*** RECORDS TO USE ***

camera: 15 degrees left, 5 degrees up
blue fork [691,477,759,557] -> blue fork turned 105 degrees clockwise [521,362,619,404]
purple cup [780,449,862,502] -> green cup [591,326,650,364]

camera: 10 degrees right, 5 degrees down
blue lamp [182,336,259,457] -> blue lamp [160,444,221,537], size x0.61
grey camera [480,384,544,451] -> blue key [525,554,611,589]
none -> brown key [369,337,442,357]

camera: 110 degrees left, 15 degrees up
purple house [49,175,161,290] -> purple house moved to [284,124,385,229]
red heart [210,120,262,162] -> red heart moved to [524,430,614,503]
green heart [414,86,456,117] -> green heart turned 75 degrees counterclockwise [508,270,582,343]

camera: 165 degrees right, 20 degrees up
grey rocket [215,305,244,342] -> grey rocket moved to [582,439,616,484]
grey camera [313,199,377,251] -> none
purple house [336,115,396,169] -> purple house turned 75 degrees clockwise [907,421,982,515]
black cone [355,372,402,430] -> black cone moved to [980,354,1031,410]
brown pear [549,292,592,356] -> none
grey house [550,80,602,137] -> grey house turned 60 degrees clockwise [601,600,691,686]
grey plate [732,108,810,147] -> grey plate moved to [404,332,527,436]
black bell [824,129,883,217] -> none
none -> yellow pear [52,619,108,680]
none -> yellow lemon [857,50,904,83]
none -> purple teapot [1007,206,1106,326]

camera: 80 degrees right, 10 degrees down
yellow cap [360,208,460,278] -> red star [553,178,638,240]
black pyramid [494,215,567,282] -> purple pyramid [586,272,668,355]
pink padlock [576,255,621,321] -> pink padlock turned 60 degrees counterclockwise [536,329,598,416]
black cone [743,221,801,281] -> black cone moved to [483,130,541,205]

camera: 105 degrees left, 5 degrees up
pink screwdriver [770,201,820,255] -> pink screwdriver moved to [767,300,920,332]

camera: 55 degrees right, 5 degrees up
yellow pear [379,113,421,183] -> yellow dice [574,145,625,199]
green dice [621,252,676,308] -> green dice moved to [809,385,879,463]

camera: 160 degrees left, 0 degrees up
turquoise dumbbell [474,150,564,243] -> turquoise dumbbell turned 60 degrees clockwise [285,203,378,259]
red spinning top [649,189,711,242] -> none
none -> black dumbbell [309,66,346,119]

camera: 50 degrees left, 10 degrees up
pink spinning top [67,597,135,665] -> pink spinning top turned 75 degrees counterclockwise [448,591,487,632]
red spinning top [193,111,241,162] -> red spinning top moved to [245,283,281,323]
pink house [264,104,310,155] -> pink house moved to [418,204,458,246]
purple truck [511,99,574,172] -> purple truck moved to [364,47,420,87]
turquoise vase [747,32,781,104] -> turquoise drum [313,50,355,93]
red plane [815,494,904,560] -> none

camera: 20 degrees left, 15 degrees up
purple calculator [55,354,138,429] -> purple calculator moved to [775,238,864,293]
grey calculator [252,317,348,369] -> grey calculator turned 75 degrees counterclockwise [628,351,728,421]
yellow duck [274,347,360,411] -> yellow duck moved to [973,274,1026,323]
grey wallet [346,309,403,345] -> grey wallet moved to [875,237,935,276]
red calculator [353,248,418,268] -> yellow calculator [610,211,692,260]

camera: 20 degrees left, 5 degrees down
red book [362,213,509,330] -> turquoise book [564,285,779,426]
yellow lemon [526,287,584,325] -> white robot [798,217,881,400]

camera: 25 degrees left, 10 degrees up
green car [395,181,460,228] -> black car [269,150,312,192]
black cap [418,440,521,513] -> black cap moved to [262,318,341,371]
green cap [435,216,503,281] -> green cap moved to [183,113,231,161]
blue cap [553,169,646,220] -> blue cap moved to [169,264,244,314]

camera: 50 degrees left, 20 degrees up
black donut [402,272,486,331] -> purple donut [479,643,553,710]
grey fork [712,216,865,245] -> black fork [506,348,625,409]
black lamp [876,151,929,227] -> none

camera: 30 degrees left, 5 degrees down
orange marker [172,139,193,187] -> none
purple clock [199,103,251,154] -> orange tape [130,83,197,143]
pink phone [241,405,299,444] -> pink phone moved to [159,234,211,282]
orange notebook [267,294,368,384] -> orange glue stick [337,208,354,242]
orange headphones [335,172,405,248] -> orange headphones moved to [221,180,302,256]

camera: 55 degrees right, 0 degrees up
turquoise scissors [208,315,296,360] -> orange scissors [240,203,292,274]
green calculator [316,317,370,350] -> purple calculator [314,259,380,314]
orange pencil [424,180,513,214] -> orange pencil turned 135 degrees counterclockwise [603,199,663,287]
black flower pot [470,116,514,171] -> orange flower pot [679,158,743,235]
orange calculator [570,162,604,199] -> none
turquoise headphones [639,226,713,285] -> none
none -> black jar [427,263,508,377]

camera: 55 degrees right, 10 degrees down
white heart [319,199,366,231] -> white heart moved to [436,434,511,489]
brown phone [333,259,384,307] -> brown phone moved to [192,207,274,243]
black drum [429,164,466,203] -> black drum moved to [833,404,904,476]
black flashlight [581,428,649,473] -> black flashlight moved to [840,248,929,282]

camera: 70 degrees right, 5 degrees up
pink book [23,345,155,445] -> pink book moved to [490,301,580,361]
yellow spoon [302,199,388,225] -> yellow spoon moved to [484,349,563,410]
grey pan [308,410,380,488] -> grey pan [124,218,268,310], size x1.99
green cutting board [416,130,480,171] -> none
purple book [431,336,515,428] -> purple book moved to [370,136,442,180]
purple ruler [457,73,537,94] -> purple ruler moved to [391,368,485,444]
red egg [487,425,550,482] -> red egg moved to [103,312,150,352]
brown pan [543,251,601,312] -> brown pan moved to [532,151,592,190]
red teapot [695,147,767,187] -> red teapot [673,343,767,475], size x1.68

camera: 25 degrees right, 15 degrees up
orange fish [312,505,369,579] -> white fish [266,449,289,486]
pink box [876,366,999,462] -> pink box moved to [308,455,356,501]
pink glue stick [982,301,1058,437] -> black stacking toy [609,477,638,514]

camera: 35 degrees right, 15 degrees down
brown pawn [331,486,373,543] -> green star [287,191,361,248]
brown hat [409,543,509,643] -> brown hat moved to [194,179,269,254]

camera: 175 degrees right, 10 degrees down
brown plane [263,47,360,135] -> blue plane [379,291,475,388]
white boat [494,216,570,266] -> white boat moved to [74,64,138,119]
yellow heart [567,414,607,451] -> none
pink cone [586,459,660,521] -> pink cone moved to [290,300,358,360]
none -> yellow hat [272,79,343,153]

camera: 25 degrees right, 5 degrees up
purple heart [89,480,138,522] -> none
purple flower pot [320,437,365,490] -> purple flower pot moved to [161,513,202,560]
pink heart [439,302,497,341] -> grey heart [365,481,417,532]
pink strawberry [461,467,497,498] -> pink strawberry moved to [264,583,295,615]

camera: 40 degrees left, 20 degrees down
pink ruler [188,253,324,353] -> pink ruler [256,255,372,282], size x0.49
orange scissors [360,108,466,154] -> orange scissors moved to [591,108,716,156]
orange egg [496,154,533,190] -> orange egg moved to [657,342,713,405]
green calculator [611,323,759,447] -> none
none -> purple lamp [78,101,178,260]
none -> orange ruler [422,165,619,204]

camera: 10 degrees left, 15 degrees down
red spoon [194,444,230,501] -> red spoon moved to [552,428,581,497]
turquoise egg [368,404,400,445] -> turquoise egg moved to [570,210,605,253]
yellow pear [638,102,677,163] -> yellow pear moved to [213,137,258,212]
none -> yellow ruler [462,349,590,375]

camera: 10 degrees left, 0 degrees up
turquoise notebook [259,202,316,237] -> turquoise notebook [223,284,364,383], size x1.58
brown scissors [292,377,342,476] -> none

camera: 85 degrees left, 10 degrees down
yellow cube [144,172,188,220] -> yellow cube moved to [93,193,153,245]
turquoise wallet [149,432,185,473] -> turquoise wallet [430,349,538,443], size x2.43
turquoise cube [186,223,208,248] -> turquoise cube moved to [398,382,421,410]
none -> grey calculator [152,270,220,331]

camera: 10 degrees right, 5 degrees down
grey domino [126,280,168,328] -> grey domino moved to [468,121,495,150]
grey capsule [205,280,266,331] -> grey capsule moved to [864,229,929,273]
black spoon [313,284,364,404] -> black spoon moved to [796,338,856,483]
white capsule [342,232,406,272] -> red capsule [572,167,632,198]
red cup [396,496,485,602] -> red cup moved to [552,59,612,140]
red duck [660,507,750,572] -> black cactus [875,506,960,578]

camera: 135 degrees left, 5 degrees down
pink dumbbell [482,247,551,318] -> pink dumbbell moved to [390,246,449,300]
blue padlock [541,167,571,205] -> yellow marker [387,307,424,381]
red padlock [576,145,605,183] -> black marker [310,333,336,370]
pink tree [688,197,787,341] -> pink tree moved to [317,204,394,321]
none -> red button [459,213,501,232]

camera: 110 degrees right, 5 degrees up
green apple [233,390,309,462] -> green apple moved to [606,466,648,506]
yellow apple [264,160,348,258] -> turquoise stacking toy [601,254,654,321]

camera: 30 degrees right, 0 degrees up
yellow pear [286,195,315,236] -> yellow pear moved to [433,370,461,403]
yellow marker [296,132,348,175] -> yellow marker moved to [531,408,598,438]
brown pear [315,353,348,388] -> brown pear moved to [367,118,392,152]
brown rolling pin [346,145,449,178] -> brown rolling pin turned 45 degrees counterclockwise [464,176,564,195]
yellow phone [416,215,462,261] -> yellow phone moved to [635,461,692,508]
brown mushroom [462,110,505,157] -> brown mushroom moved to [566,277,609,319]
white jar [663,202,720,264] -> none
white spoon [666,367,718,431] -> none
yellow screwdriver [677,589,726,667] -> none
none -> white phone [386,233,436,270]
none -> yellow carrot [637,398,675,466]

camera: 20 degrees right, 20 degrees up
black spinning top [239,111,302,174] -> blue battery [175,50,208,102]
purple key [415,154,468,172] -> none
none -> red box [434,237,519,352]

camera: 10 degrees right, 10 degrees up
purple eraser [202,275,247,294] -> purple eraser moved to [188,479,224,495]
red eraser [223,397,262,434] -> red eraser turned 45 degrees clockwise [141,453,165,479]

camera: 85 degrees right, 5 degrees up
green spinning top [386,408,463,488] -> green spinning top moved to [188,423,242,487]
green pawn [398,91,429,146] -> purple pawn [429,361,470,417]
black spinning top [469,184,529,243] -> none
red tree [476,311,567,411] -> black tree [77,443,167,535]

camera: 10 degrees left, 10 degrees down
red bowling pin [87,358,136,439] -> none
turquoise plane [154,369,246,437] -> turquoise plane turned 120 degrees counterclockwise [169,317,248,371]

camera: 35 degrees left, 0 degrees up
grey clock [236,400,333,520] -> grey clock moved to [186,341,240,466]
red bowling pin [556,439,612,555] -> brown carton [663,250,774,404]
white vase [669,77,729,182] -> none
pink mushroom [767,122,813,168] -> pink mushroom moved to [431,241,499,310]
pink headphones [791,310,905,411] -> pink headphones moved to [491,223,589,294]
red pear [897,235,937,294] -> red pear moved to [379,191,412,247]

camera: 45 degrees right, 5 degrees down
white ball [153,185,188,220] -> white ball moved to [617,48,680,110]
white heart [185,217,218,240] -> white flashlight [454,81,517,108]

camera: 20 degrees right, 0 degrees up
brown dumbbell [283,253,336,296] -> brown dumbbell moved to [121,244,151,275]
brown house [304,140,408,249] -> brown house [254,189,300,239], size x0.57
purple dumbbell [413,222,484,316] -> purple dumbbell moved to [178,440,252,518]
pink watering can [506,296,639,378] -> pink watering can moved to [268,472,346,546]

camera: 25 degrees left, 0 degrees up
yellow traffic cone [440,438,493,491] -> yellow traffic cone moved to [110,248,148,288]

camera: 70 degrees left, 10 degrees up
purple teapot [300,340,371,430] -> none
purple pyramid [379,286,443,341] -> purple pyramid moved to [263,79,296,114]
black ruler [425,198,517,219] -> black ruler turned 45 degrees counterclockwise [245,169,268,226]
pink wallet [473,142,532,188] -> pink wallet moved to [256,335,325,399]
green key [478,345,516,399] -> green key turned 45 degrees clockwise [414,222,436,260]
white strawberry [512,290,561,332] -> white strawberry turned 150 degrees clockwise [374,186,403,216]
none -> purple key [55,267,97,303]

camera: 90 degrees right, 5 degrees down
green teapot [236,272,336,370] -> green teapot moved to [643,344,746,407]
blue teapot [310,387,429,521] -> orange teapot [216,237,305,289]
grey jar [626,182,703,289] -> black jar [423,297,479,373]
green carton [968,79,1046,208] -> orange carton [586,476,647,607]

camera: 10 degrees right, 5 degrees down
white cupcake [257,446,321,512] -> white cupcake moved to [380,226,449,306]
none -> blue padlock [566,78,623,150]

*** End of RECORDS TO USE ***

**WORK TO BE COMPLETED**: In the listing above, find the line with "brown pan [543,251,601,312]" and the line with "purple flower pot [320,437,365,490]", then print exactly those two lines and every line between them, and nothing more.

**RESULT BELOW**:
brown pan [543,251,601,312] -> brown pan moved to [532,151,592,190]
red teapot [695,147,767,187] -> red teapot [673,343,767,475], size x1.68

camera: 25 degrees right, 15 degrees up
orange fish [312,505,369,579] -> white fish [266,449,289,486]
pink box [876,366,999,462] -> pink box moved to [308,455,356,501]
pink glue stick [982,301,1058,437] -> black stacking toy [609,477,638,514]

camera: 35 degrees right, 15 degrees down
brown pawn [331,486,373,543] -> green star [287,191,361,248]
brown hat [409,543,509,643] -> brown hat moved to [194,179,269,254]

camera: 175 degrees right, 10 degrees down
brown plane [263,47,360,135] -> blue plane [379,291,475,388]
white boat [494,216,570,266] -> white boat moved to [74,64,138,119]
yellow heart [567,414,607,451] -> none
pink cone [586,459,660,521] -> pink cone moved to [290,300,358,360]
none -> yellow hat [272,79,343,153]

camera: 25 degrees right, 5 degrees up
purple heart [89,480,138,522] -> none
purple flower pot [320,437,365,490] -> purple flower pot moved to [161,513,202,560]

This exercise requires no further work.